> **TO DO**:
Return exactly the lines below, starting with the one that has "PIXELS3 pin DIN: D5 -> RX" and going on through the one that has "GAS pin AO: A2 -> D4".

-------- MATERIAL FOR THIS EXERCISE --------

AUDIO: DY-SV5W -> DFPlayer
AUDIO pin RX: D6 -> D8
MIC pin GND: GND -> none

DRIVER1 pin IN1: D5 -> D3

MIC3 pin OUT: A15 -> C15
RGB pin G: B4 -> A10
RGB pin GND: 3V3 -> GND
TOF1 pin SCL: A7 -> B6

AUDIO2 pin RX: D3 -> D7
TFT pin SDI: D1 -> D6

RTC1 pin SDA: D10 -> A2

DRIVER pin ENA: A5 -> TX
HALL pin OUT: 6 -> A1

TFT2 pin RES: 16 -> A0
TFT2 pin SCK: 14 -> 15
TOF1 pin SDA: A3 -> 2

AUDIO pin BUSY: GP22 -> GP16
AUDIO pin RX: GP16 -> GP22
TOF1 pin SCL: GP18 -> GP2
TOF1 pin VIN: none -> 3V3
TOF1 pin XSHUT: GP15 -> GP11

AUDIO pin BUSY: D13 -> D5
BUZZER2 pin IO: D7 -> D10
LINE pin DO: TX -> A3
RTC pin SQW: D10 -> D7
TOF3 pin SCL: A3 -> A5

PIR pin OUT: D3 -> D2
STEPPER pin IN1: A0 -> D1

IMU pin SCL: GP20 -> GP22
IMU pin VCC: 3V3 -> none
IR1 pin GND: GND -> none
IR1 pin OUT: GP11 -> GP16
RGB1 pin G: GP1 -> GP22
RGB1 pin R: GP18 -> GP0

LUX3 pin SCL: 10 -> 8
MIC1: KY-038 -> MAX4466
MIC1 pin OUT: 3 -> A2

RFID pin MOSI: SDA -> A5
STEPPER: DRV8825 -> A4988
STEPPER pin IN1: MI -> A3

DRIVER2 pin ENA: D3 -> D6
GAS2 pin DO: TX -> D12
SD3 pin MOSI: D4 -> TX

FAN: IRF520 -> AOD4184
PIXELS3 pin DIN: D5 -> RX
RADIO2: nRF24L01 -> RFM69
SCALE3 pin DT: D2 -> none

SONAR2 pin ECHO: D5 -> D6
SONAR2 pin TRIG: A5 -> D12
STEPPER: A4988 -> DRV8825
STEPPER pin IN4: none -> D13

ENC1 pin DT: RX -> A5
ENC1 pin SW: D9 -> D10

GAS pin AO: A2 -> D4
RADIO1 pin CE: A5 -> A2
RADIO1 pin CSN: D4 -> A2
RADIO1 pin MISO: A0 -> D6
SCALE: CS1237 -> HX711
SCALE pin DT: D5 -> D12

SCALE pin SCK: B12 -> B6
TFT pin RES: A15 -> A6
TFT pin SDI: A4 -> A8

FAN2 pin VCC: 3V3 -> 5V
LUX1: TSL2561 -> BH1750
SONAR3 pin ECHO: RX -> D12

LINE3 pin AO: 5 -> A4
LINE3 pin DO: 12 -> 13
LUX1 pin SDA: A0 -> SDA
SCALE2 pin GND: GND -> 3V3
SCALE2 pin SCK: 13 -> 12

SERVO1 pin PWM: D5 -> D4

--------

> **TASK OUTPUT**:
PIXELS3 pin DIN: D5 -> RX
RADIO2: nRF24L01 -> RFM69
SCALE3 pin DT: D2 -> none

SONAR2 pin ECHO: D5 -> D6
SONAR2 pin TRIG: A5 -> D12
STEPPER: A4988 -> DRV8825
STEPPER pin IN4: none -> D13

ENC1 pin DT: RX -> A5
ENC1 pin SW: D9 -> D10

GAS pin AO: A2 -> D4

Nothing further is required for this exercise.